WHAT YOU ARE ASKED TO DO: Where the line with "The camera went 120" appears below, start writing out lines exactly, and finish with the line with "Someone carried the phone", which is included; write out nothing else.

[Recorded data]
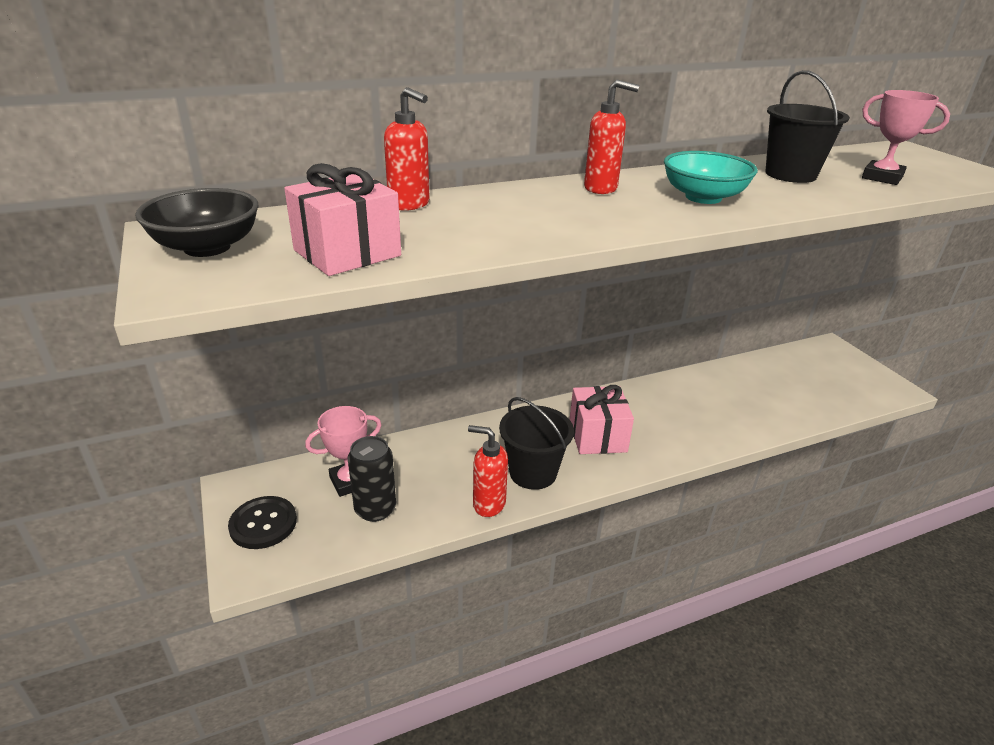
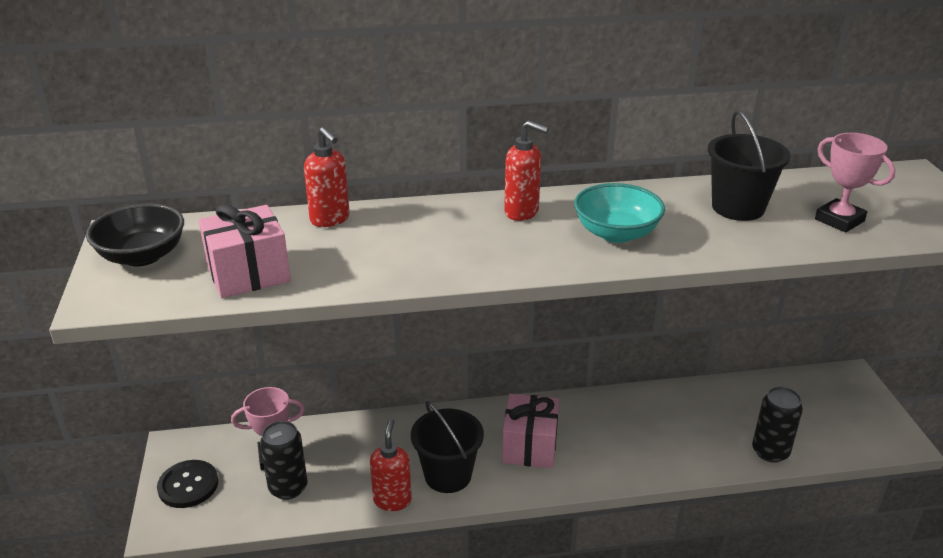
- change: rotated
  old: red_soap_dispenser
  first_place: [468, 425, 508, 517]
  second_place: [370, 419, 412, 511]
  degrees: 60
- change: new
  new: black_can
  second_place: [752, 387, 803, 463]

---

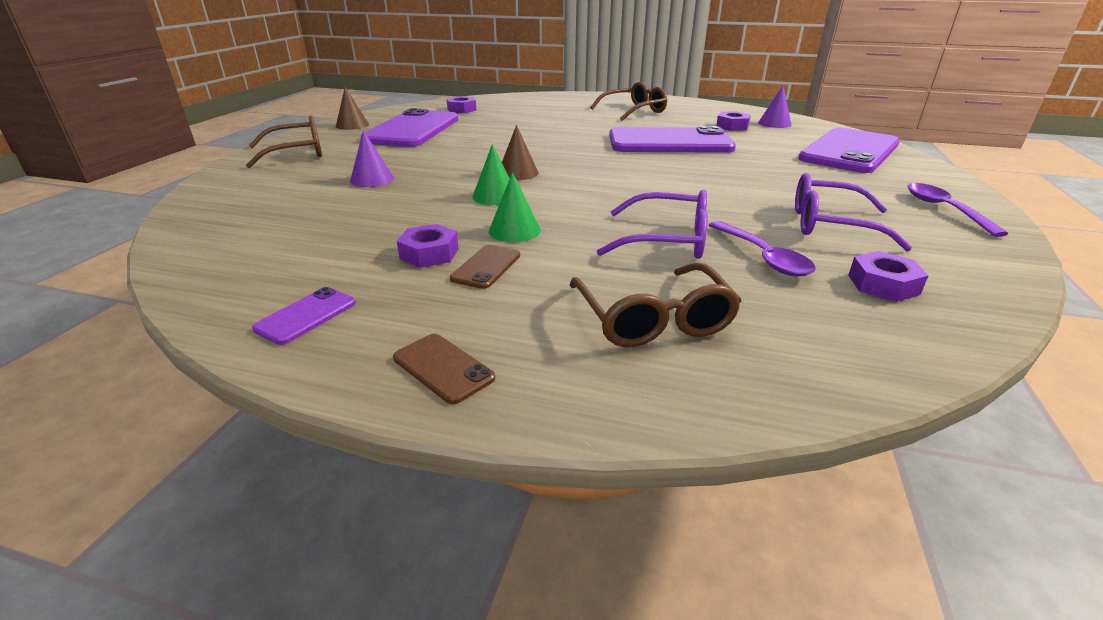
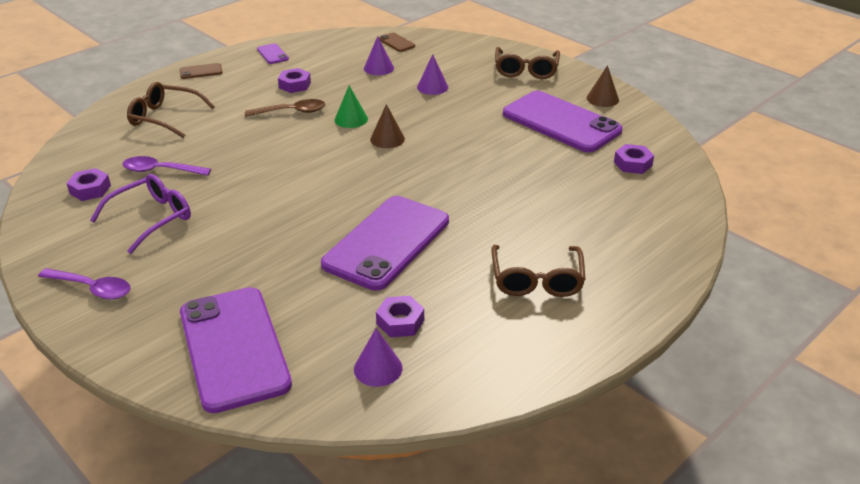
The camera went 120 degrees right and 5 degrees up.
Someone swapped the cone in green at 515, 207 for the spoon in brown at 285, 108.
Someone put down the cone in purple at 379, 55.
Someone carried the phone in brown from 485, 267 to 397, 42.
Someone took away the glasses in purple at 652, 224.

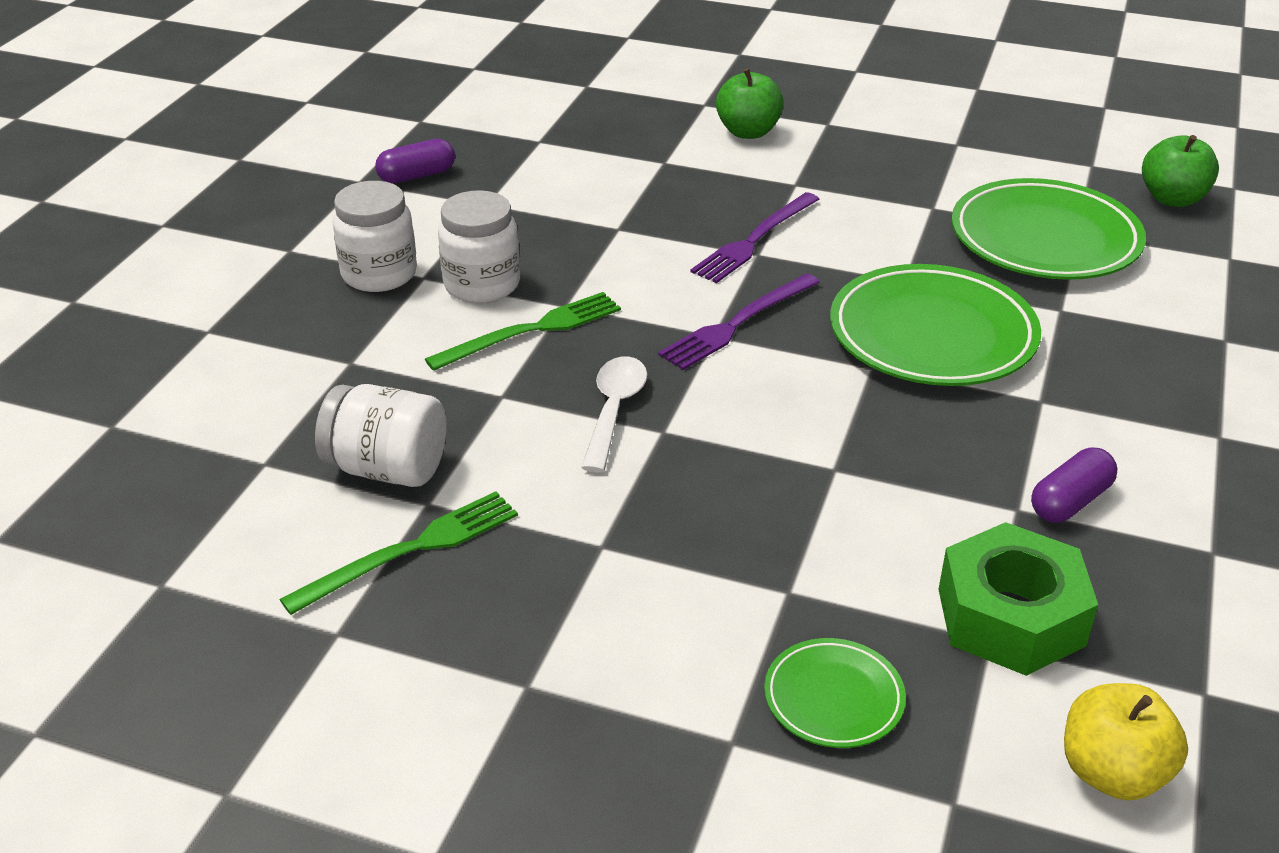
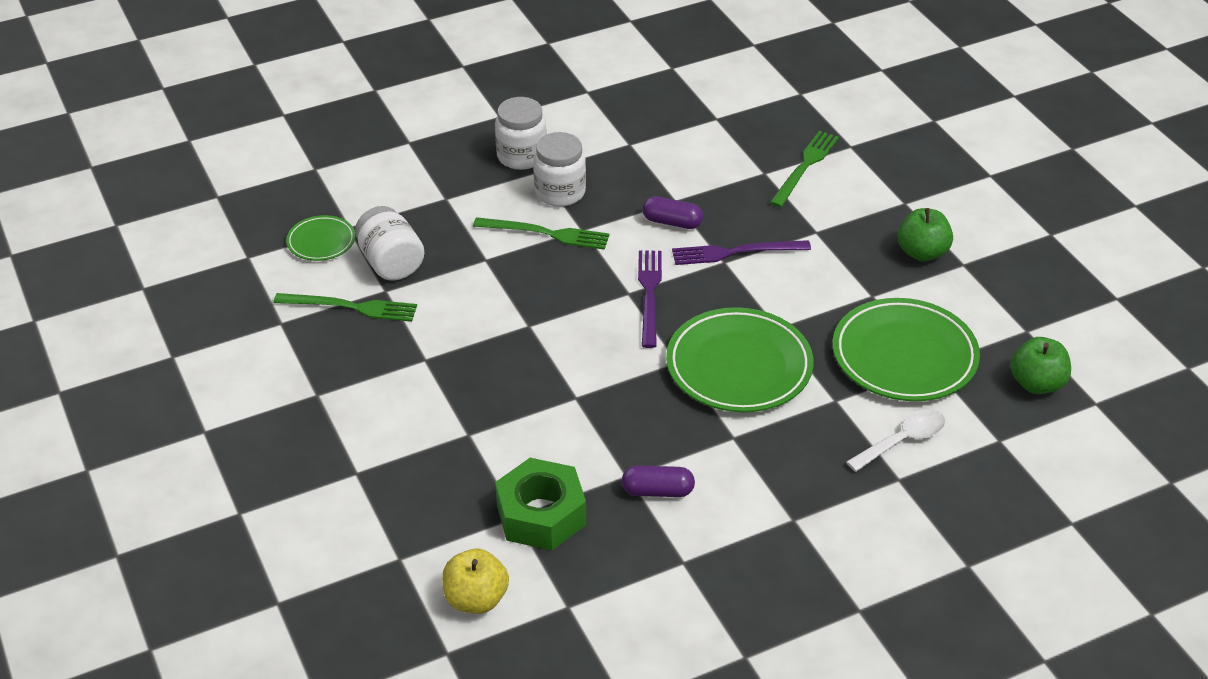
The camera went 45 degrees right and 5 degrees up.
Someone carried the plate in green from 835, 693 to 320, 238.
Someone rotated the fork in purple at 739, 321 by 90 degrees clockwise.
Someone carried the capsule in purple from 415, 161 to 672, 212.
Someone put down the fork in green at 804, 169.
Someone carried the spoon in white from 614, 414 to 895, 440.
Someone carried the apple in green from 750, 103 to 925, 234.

RESPONSE TO THE TASK:
The camera went 120 degrees right and 5 degrees up.
Someone swapped the cone in green at 515, 207 for the spoon in brown at 285, 108.
Someone put down the cone in purple at 379, 55.
Someone carried the phone in brown from 485, 267 to 397, 42.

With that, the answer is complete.